◆ Exercise: Look through the material below. Return exactly the lines from the one with "HALL2 pin OUT: A5 -> D7" through the one with "BUTTON: TTP223 -> KY-004", both included.

◆ Input data:
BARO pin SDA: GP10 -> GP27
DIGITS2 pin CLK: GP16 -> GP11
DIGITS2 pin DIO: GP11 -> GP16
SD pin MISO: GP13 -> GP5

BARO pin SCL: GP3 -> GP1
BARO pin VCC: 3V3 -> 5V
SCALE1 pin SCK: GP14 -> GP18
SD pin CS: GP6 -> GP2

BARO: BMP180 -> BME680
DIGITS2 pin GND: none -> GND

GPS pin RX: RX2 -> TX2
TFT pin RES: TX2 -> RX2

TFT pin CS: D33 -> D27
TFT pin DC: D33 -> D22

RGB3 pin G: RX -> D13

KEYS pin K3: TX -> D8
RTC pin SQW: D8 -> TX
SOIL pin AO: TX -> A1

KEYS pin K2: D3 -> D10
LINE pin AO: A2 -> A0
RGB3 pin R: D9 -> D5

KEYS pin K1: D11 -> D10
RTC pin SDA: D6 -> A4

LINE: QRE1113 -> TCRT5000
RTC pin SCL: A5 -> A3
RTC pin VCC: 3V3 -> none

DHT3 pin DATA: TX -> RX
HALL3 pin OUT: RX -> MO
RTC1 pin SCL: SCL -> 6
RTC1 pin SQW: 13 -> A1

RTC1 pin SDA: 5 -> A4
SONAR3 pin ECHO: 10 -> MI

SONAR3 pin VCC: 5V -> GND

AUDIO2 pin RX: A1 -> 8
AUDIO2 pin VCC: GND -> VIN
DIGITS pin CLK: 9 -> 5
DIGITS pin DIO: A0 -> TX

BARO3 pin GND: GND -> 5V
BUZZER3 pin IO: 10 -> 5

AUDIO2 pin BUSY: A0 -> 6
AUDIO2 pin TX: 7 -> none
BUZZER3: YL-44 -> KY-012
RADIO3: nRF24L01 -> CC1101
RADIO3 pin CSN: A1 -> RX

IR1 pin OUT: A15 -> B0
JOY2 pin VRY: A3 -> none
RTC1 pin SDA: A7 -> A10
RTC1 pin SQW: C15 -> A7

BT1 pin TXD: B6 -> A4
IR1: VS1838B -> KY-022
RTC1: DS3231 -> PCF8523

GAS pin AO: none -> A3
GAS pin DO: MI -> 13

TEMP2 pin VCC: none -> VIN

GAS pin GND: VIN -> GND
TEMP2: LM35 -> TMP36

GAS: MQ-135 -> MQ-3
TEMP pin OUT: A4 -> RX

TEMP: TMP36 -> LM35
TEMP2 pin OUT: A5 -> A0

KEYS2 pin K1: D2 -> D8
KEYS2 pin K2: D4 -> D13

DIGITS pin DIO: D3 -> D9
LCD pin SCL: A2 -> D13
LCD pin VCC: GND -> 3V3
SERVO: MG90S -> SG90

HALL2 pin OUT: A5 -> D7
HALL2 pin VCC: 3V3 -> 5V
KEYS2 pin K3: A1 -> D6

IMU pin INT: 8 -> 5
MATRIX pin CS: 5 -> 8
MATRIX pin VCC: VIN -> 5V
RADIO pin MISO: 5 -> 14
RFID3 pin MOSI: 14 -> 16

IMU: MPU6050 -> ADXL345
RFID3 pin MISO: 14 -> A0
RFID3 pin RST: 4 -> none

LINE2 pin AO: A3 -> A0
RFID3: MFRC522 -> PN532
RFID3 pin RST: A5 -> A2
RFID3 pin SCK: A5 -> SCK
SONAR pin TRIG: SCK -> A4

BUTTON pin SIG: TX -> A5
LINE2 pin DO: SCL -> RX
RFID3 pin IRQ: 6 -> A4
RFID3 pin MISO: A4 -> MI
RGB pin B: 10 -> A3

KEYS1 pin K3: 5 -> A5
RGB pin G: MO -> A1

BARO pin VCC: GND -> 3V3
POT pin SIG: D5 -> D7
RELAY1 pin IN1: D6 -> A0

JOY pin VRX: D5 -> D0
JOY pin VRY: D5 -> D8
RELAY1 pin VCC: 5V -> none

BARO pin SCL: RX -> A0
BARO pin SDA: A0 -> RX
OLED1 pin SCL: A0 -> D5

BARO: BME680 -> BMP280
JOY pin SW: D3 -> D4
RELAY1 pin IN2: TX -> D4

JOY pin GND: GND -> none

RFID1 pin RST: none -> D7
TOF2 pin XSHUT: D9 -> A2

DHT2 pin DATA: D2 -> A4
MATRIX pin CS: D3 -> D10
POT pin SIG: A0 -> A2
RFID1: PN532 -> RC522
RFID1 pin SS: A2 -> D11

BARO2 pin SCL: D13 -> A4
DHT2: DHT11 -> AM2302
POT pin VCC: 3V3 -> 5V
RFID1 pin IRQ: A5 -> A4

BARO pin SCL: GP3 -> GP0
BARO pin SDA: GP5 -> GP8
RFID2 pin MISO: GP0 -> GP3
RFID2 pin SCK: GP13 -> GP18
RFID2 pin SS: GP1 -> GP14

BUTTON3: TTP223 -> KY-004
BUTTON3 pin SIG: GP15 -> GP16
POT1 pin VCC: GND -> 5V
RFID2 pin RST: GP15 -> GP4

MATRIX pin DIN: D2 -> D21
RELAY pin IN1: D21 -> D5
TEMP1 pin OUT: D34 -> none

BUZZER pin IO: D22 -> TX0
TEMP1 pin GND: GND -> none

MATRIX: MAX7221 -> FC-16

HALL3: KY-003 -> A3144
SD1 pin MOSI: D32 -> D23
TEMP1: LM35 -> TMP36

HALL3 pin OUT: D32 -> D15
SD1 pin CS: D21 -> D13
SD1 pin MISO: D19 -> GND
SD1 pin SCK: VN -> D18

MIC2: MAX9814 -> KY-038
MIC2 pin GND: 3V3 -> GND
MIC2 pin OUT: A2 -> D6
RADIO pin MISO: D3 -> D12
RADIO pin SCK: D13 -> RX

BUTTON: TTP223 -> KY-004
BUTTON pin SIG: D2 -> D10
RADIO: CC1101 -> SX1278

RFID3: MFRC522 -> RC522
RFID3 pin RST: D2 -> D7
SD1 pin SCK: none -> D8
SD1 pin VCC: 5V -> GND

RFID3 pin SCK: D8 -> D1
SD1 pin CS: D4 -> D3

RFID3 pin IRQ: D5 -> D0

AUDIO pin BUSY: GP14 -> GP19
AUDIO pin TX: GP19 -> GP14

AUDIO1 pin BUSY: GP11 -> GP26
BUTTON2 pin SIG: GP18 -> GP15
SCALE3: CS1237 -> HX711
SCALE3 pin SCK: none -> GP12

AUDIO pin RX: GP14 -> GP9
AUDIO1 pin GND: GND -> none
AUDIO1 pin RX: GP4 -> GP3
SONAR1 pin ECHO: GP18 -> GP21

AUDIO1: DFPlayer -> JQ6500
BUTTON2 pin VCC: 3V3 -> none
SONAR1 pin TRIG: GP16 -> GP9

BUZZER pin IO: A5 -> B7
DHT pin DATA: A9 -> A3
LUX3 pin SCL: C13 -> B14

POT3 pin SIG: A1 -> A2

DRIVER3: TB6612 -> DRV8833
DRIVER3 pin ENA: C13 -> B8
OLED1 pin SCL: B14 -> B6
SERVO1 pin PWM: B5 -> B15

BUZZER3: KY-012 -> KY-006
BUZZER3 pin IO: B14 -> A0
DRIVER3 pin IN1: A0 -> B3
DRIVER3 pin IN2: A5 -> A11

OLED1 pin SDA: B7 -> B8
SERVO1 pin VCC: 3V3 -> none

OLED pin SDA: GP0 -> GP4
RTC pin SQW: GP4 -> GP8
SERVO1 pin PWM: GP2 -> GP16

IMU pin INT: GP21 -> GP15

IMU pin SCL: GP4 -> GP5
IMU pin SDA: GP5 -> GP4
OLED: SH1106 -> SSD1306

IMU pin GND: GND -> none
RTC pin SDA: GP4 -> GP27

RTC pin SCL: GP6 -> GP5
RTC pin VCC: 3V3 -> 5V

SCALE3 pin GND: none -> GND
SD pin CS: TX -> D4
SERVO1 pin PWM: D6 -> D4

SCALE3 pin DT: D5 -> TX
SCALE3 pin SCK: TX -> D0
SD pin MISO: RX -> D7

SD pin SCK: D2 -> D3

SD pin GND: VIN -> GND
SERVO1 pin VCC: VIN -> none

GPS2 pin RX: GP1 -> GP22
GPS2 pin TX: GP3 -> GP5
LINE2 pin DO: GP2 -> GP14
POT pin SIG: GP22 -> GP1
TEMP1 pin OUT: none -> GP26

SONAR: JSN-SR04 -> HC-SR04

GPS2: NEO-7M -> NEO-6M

◆ Response to this exercise:
HALL2 pin OUT: A5 -> D7
HALL2 pin VCC: 3V3 -> 5V
KEYS2 pin K3: A1 -> D6

IMU pin INT: 8 -> 5
MATRIX pin CS: 5 -> 8
MATRIX pin VCC: VIN -> 5V
RADIO pin MISO: 5 -> 14
RFID3 pin MOSI: 14 -> 16

IMU: MPU6050 -> ADXL345
RFID3 pin MISO: 14 -> A0
RFID3 pin RST: 4 -> none

LINE2 pin AO: A3 -> A0
RFID3: MFRC522 -> PN532
RFID3 pin RST: A5 -> A2
RFID3 pin SCK: A5 -> SCK
SONAR pin TRIG: SCK -> A4

BUTTON pin SIG: TX -> A5
LINE2 pin DO: SCL -> RX
RFID3 pin IRQ: 6 -> A4
RFID3 pin MISO: A4 -> MI
RGB pin B: 10 -> A3

KEYS1 pin K3: 5 -> A5
RGB pin G: MO -> A1

BARO pin VCC: GND -> 3V3
POT pin SIG: D5 -> D7
RELAY1 pin IN1: D6 -> A0

JOY pin VRX: D5 -> D0
JOY pin VRY: D5 -> D8
RELAY1 pin VCC: 5V -> none

BARO pin SCL: RX -> A0
BARO pin SDA: A0 -> RX
OLED1 pin SCL: A0 -> D5

BARO: BME680 -> BMP280
JOY pin SW: D3 -> D4
RELAY1 pin IN2: TX -> D4

JOY pin GND: GND -> none

RFID1 pin RST: none -> D7
TOF2 pin XSHUT: D9 -> A2

DHT2 pin DATA: D2 -> A4
MATRIX pin CS: D3 -> D10
POT pin SIG: A0 -> A2
RFID1: PN532 -> RC522
RFID1 pin SS: A2 -> D11

BARO2 pin SCL: D13 -> A4
DHT2: DHT11 -> AM2302
POT pin VCC: 3V3 -> 5V
RFID1 pin IRQ: A5 -> A4

BARO pin SCL: GP3 -> GP0
BARO pin SDA: GP5 -> GP8
RFID2 pin MISO: GP0 -> GP3
RFID2 pin SCK: GP13 -> GP18
RFID2 pin SS: GP1 -> GP14

BUTTON3: TTP223 -> KY-004
BUTTON3 pin SIG: GP15 -> GP16
POT1 pin VCC: GND -> 5V
RFID2 pin RST: GP15 -> GP4

MATRIX pin DIN: D2 -> D21
RELAY pin IN1: D21 -> D5
TEMP1 pin OUT: D34 -> none

BUZZER pin IO: D22 -> TX0
TEMP1 pin GND: GND -> none

MATRIX: MAX7221 -> FC-16

HALL3: KY-003 -> A3144
SD1 pin MOSI: D32 -> D23
TEMP1: LM35 -> TMP36

HALL3 pin OUT: D32 -> D15
SD1 pin CS: D21 -> D13
SD1 pin MISO: D19 -> GND
SD1 pin SCK: VN -> D18

MIC2: MAX9814 -> KY-038
MIC2 pin GND: 3V3 -> GND
MIC2 pin OUT: A2 -> D6
RADIO pin MISO: D3 -> D12
RADIO pin SCK: D13 -> RX

BUTTON: TTP223 -> KY-004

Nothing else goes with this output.